Assignment: Please return all lines from the records below that include the string "brown".

Given records:
--------------------------------

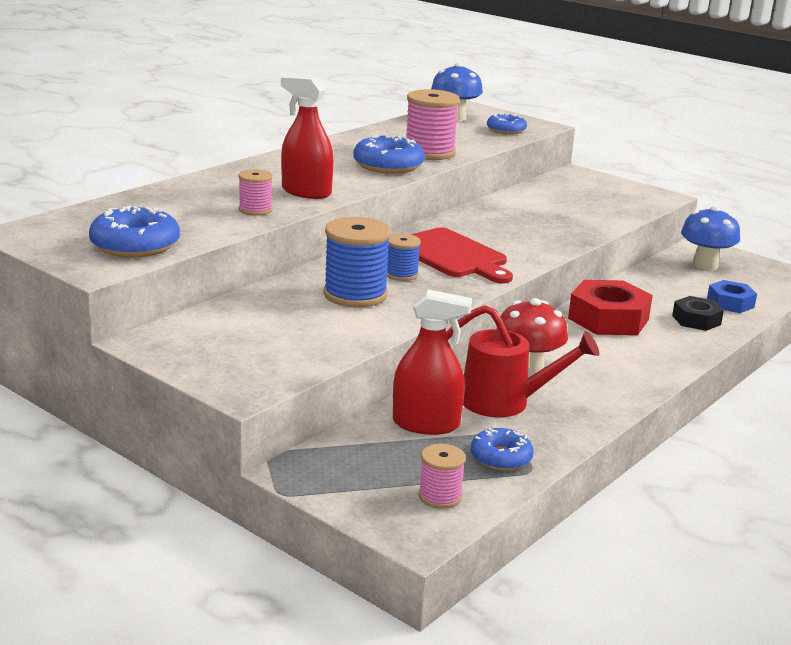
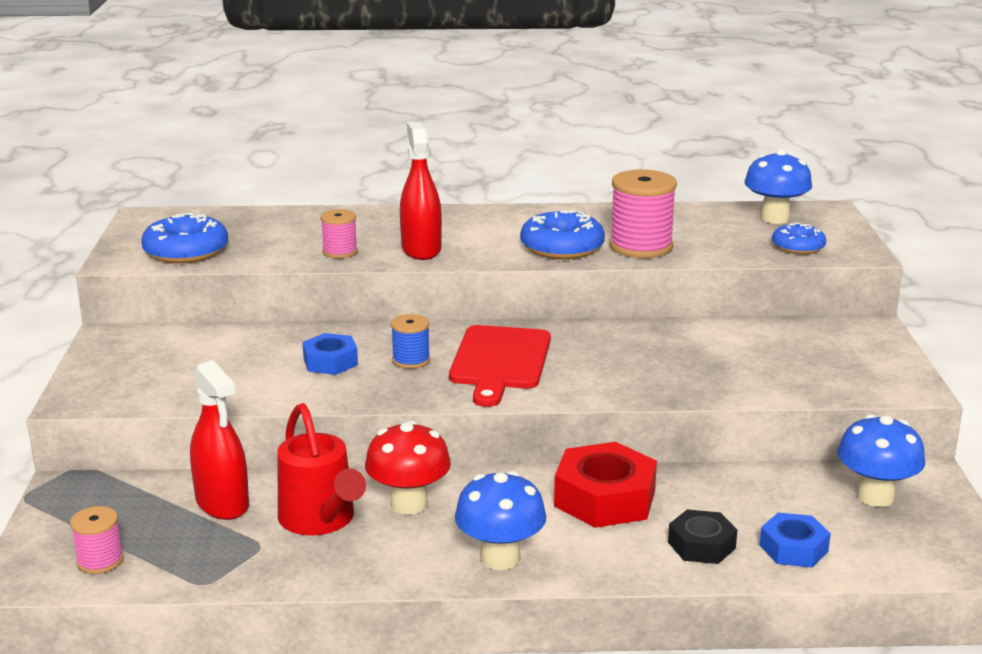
camera: 50 degrees right, 0 degrees up
blue spool [323,217,391,308] -> blue nut [302,333,358,375]
blue donut [471,428,534,471] -> none
none -> blue mushroom [455,471,546,570]

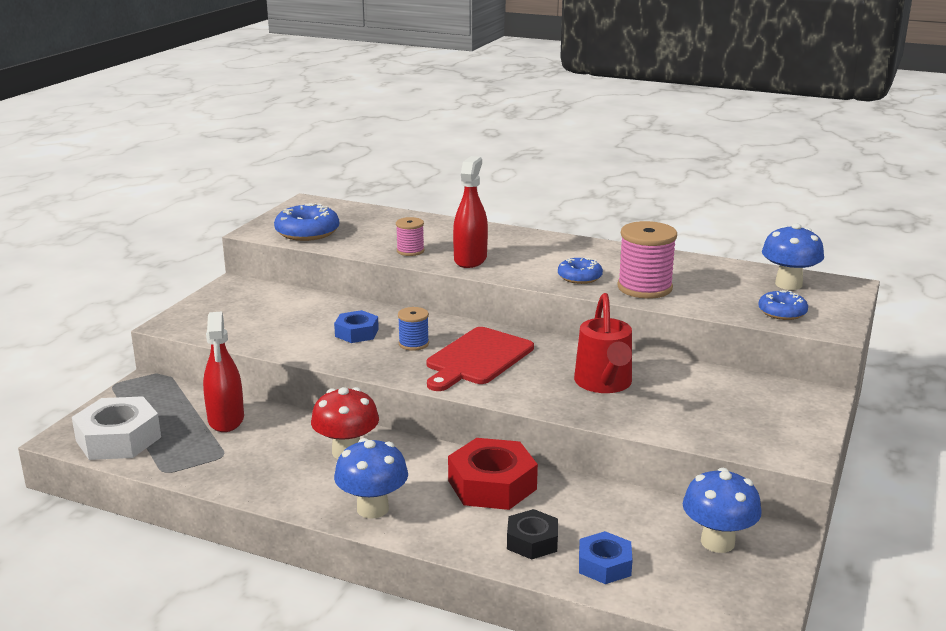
camera: 25 degrees right, 0 degrees up
pink spool [70,506,124,574] -> white nut [72,396,161,460]
red watering can [277,403,366,535] -> red watering can moved to [574,293,632,393]
blue donut [520,210,605,259] -> blue donut [558,258,603,284], size x0.63

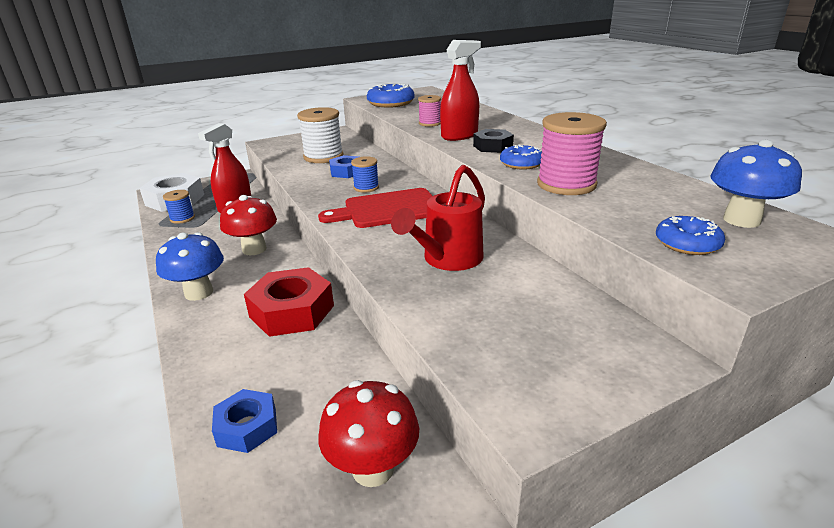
camera: 40 degrees right, 5 degrees up
black nut [507,509,558,560] -> black nut moved to [473,129,514,153]
blue mushroom [683,468,762,553] -> red mushroom [318,380,419,487]
none -> blue spool [163,190,195,224]
none -> white spool [297,107,343,163]

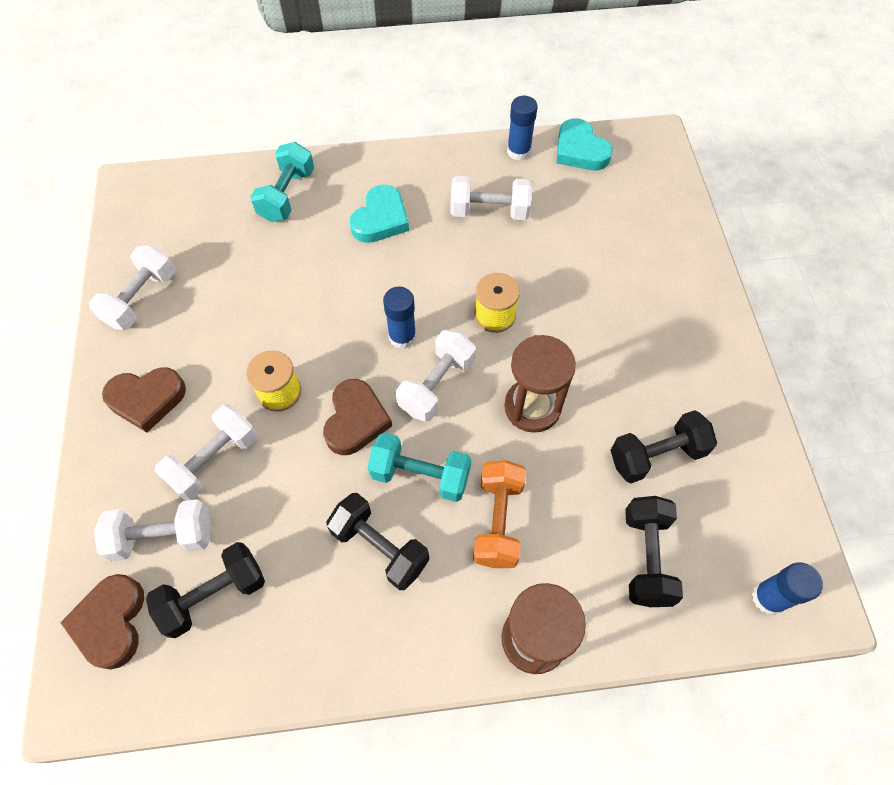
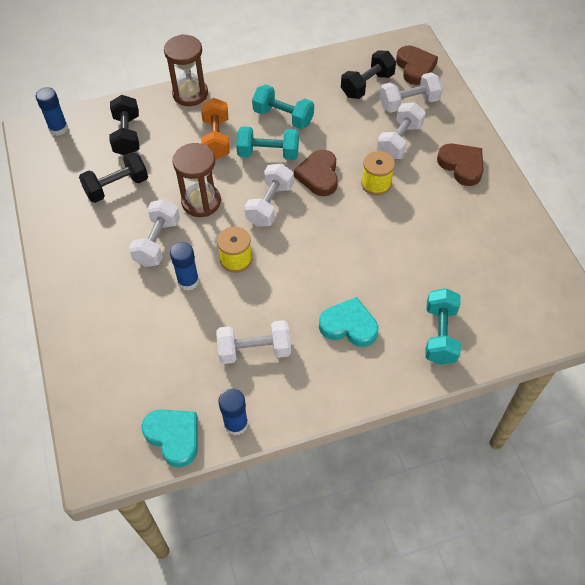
camera: 170 degrees right, 5 degrees down
white dumbbell [89,245,175,330] -> white dumbbell moved to [129,199,180,267]
brown heart [102,367,186,432] -> brown heart turned 75 degrees clockwise [437,144,484,186]
black dumbbell [326,493,429,590] -> turquoise dumbbell [252,84,314,129]
turquoise heart [349,185,409,243] -> turquoise heart turned 90 degrees clockwise [319,297,378,347]
blue glue stick [383,287,416,349] -> blue glue stick moved to [170,242,199,291]

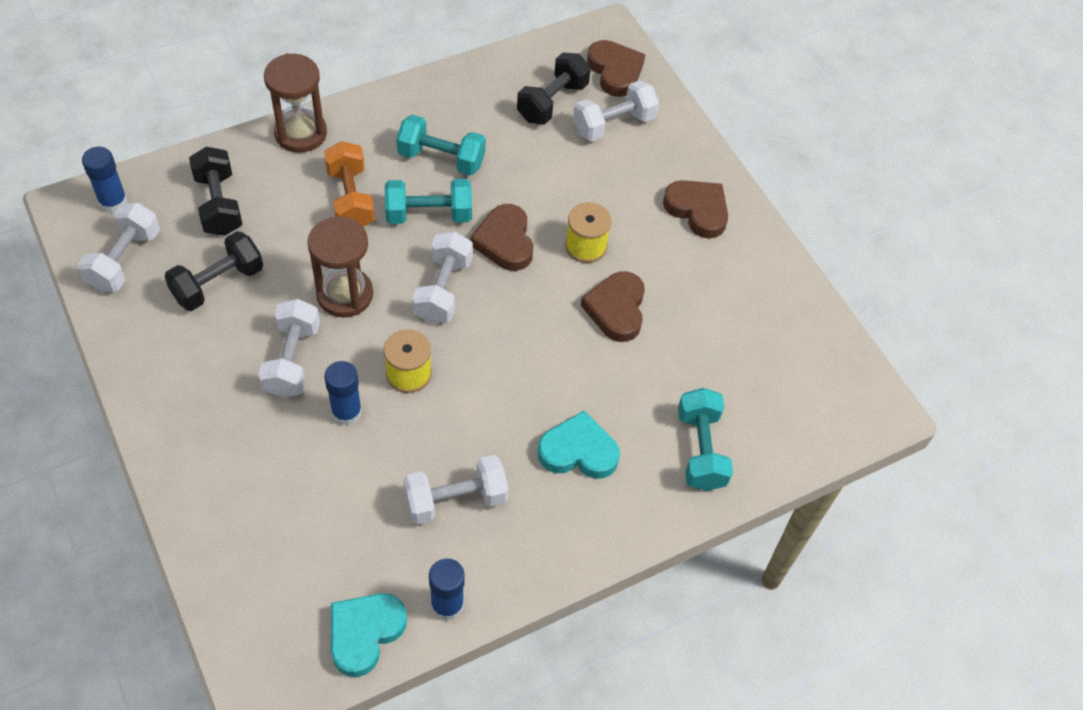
camera: 15 degrees left, 0 degrees up
turquoise heart [141,409,197,467] -> turquoise heart turned 90 degrees counterclockwise [331,593,407,677]
white dumbbell [377,102,426,159] -> white dumbbell moved to [78,203,160,292]
none -> brown heart [581,271,645,342]

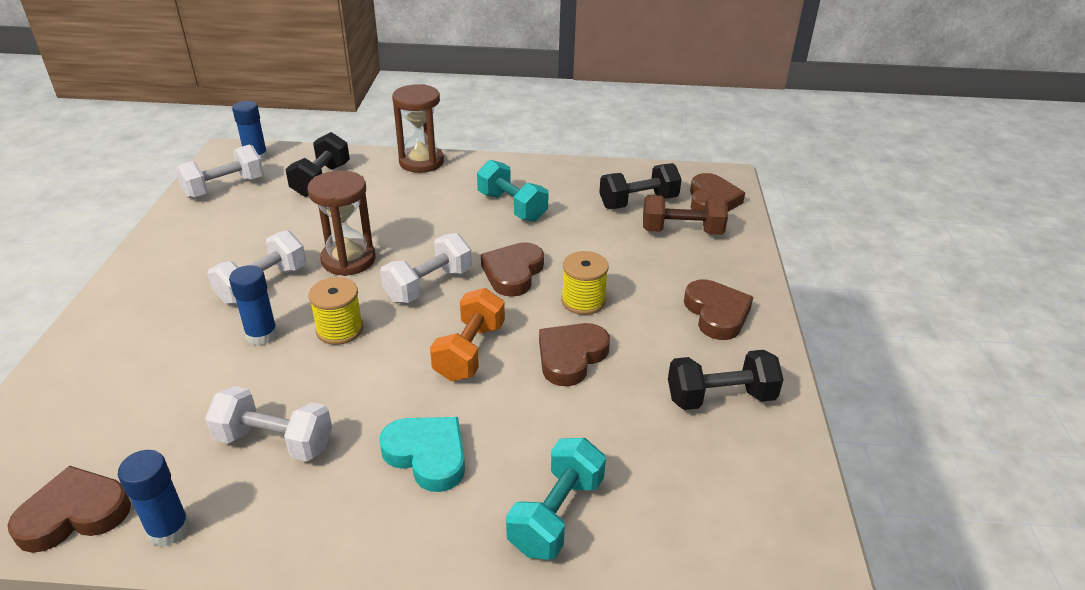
camera: 35 degrees right, 20 degrees down
black dumbbell [164,231,263,311] -> black dumbbell moved to [668,350,784,410]
orange dumbbell [324,141,375,227] -> orange dumbbell moved to [430,288,505,381]
turquoise heart [331,593,407,677] -> brown heart [7,466,131,553]
turquoise dumbbell [385,179,472,224] -> none
white dumbbell [573,80,659,142] -> brown dumbbell [643,195,728,235]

--------------------------------

The completed task:
brown heart [102,367,186,432] -> brown heart turned 75 degrees clockwise [437,144,484,186]
none -> brown heart [581,271,645,342]
turquoise heart [331,593,407,677] -> brown heart [7,466,131,553]
white dumbbell [573,80,659,142] -> brown dumbbell [643,195,728,235]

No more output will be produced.